*** Opening of Data excerpts ***

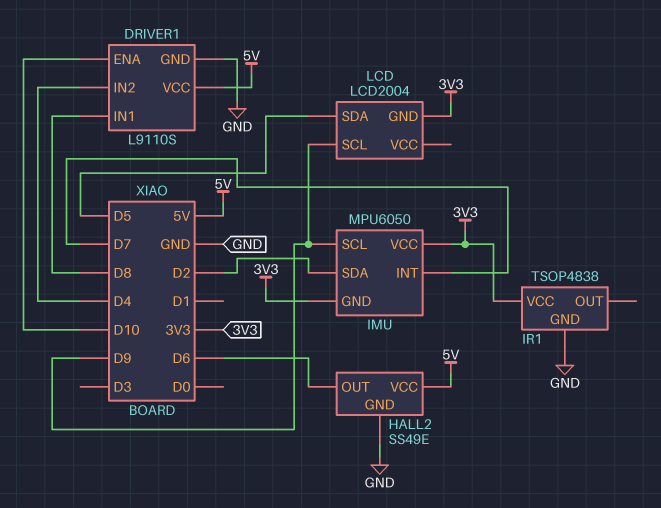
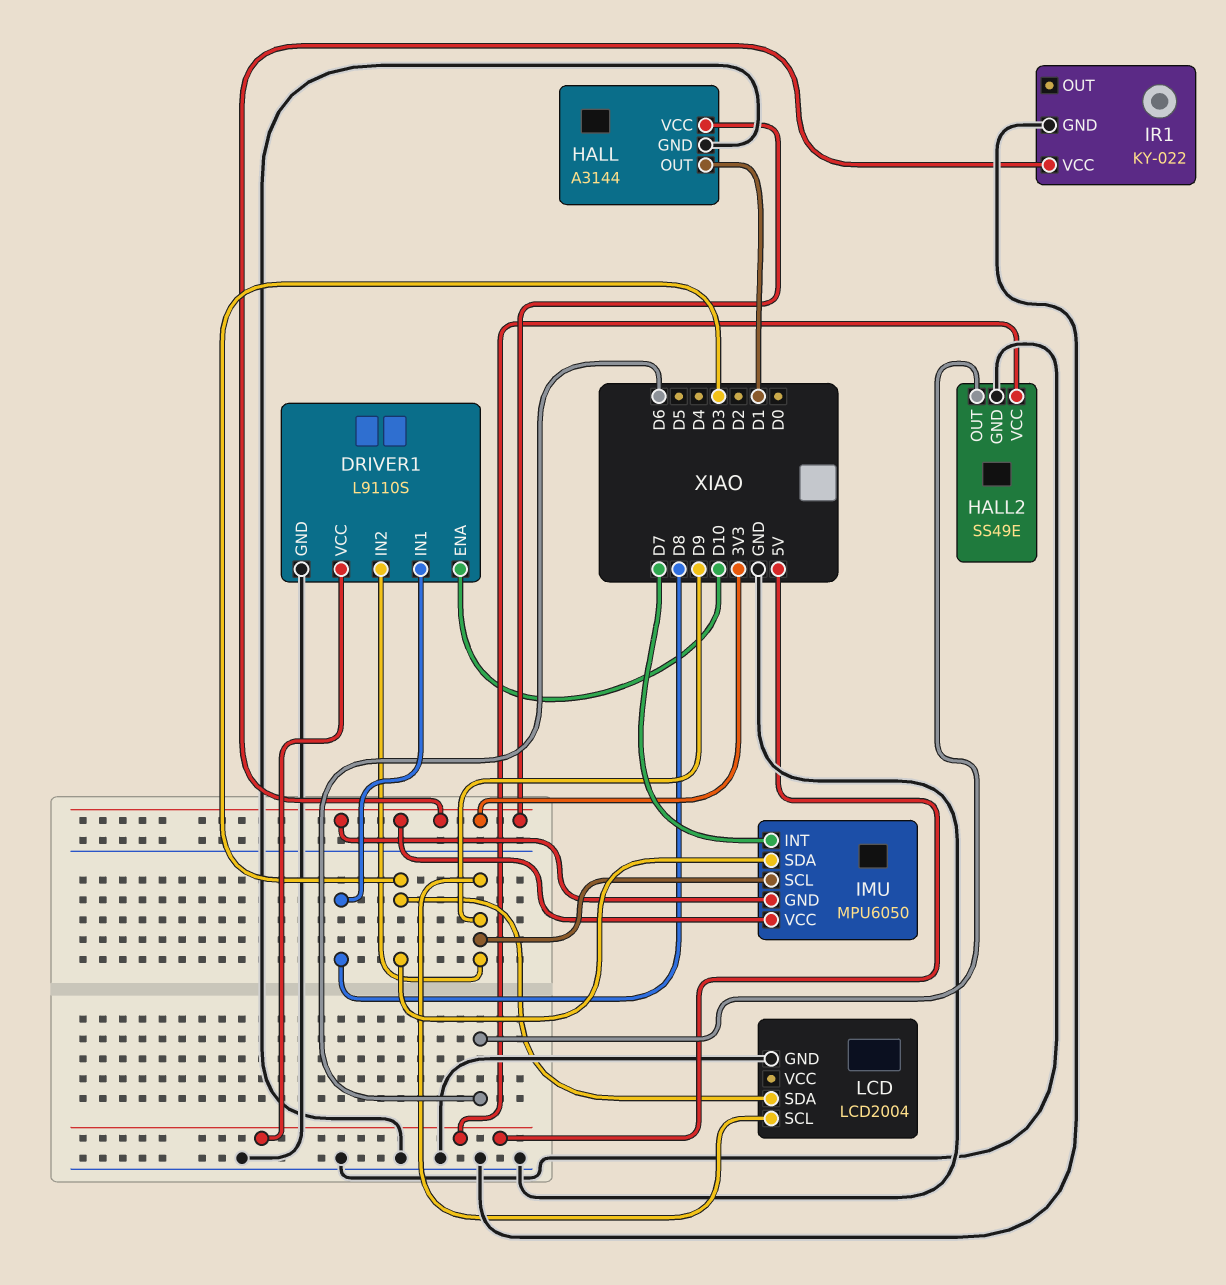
DRIVER1 pin IN2: D4 -> D9
HALL: none -> A3144
HALL pin GND: none -> GND
HALL pin OUT: none -> D1
HALL pin VCC: none -> 3V3
IMU pin SDA: D2 -> D3
IR1: TSOP4838 -> KY-022
LCD pin GND: 3V3 -> GND
LCD pin SDA: D5 -> D3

*** Close of Data excerpts ***

What to produce -
Going through the listing above, count the lines in which the word "HALL" appears, and give only the number.

Result for this exercise -
4